___ Records
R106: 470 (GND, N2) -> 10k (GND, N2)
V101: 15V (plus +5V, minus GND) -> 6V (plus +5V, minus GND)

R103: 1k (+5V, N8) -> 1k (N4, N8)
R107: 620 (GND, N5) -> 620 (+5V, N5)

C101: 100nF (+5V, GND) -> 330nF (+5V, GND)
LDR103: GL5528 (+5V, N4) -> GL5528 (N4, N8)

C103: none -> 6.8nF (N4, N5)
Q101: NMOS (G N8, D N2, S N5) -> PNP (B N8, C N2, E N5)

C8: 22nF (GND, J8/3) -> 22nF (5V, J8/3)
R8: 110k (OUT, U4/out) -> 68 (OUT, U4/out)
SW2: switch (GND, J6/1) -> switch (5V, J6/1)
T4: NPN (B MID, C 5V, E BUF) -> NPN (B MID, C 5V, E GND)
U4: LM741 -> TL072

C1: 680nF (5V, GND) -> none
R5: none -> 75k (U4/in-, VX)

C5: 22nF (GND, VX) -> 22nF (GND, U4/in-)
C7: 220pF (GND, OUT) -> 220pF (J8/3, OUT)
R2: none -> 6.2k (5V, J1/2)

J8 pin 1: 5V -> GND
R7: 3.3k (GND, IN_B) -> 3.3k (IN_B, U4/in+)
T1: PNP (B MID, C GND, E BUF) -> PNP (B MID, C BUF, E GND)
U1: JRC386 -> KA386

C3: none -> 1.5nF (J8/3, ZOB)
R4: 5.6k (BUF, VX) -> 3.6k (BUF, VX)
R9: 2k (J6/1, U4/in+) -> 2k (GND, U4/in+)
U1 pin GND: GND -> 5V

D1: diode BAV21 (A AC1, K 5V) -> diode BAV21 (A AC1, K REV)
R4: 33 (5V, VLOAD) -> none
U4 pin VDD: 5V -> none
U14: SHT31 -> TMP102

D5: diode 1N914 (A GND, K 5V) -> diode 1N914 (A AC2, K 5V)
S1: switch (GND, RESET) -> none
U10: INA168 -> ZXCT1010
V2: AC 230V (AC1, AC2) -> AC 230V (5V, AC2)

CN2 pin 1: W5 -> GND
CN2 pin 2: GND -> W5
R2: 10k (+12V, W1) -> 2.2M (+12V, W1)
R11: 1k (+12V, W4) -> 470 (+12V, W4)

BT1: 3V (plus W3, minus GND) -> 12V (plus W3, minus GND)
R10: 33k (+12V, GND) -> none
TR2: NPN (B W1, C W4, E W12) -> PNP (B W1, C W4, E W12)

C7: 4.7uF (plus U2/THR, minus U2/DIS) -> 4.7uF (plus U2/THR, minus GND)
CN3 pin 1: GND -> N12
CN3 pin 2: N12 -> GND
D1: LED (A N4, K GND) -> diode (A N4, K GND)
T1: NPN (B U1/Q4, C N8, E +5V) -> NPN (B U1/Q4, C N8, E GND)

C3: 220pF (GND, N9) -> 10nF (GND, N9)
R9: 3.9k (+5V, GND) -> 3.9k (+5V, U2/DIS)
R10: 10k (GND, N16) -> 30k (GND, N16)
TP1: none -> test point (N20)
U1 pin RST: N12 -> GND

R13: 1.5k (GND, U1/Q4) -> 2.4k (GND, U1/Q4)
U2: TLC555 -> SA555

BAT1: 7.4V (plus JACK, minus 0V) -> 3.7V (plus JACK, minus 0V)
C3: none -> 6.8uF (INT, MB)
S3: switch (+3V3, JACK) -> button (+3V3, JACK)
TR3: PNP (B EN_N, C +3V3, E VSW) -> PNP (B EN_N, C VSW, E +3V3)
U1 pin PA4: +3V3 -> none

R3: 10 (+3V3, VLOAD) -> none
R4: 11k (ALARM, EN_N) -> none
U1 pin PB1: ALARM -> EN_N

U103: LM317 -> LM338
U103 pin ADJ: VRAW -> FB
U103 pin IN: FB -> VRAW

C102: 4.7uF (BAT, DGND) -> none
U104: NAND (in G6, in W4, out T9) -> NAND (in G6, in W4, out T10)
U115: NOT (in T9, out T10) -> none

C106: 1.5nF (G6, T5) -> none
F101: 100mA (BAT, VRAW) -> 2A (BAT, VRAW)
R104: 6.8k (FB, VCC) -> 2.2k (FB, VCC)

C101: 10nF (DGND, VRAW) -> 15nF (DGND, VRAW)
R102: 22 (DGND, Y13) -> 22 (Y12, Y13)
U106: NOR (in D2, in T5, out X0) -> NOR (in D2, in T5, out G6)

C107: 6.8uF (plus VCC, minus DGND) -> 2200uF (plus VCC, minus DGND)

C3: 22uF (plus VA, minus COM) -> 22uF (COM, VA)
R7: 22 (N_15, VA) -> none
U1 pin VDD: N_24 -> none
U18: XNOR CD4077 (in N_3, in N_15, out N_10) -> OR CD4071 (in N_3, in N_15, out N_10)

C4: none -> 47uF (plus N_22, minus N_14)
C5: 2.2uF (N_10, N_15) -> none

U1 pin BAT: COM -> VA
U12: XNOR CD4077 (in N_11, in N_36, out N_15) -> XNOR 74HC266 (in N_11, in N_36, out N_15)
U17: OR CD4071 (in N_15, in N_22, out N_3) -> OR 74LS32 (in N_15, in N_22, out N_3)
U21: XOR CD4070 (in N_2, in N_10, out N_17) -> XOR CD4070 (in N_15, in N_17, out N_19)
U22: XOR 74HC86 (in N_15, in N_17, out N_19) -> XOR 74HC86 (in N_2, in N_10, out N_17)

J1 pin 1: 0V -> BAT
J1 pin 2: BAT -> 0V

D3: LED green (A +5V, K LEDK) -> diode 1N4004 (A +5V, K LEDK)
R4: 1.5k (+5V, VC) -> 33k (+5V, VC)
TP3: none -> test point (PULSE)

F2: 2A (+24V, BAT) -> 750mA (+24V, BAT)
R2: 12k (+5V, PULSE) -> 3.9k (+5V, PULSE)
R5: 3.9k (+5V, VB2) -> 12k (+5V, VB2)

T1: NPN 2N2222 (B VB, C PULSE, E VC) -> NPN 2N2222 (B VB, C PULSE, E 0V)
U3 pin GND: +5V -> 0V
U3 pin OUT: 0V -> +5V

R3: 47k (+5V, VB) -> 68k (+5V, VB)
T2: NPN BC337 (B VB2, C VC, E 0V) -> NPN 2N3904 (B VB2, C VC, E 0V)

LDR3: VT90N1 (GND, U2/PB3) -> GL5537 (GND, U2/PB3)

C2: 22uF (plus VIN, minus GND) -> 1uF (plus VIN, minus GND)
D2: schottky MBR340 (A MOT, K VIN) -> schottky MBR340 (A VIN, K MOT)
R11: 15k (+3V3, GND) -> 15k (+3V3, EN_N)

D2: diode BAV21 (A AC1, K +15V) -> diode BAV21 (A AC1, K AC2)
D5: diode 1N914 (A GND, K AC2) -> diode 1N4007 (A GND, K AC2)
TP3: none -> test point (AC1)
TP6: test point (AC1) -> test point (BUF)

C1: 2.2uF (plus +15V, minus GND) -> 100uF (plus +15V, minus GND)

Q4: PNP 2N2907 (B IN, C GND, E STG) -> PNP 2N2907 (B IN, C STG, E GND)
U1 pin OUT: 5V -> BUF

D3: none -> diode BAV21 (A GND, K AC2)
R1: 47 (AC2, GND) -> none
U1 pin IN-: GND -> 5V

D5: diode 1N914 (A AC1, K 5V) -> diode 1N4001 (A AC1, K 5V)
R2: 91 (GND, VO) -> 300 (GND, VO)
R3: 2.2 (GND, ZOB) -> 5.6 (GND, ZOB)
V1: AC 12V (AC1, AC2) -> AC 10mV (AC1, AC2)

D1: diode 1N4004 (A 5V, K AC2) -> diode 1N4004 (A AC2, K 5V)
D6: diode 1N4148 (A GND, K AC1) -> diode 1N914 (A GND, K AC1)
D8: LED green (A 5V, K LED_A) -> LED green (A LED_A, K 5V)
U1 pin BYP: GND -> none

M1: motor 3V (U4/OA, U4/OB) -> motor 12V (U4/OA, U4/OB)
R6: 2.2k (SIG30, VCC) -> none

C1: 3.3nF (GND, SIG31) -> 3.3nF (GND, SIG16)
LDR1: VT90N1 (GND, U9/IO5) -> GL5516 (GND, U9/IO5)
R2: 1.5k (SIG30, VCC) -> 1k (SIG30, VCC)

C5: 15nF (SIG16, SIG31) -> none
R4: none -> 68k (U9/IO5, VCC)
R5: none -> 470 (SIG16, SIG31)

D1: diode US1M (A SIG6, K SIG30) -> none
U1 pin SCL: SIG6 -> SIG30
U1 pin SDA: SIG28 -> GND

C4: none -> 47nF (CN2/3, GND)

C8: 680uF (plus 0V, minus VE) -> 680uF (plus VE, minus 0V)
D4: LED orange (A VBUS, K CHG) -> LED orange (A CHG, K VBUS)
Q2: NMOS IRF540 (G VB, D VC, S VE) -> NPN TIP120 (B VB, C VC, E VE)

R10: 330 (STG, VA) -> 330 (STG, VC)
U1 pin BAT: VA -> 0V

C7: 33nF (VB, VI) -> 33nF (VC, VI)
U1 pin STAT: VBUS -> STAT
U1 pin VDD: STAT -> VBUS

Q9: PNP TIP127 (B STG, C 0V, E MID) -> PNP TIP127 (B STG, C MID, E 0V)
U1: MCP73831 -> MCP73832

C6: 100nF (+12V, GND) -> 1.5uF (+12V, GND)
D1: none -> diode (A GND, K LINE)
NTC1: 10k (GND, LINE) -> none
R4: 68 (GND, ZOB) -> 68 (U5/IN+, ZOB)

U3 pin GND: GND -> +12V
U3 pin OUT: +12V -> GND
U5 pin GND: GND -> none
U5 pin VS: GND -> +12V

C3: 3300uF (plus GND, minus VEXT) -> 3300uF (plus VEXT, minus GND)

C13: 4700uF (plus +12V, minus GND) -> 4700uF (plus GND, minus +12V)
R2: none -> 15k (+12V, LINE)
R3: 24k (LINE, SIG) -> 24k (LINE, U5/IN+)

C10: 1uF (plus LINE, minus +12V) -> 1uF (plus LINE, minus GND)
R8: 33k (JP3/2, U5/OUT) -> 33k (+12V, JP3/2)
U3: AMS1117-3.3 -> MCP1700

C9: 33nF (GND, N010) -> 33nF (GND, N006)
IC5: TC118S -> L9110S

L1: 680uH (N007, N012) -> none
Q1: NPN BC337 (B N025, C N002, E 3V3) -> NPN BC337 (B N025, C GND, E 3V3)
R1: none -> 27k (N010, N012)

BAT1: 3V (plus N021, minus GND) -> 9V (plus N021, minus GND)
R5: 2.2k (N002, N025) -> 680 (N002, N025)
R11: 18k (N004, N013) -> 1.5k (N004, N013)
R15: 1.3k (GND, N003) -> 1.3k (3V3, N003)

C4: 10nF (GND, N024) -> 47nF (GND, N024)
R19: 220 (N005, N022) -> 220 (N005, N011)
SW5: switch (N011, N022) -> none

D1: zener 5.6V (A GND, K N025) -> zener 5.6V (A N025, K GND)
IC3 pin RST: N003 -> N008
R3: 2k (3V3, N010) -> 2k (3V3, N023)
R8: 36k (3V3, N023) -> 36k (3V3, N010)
______
Exercise aim =
Count every line in the data that contains the word "PULSE", then give that count and nothing else.

Answer for this exercise =
3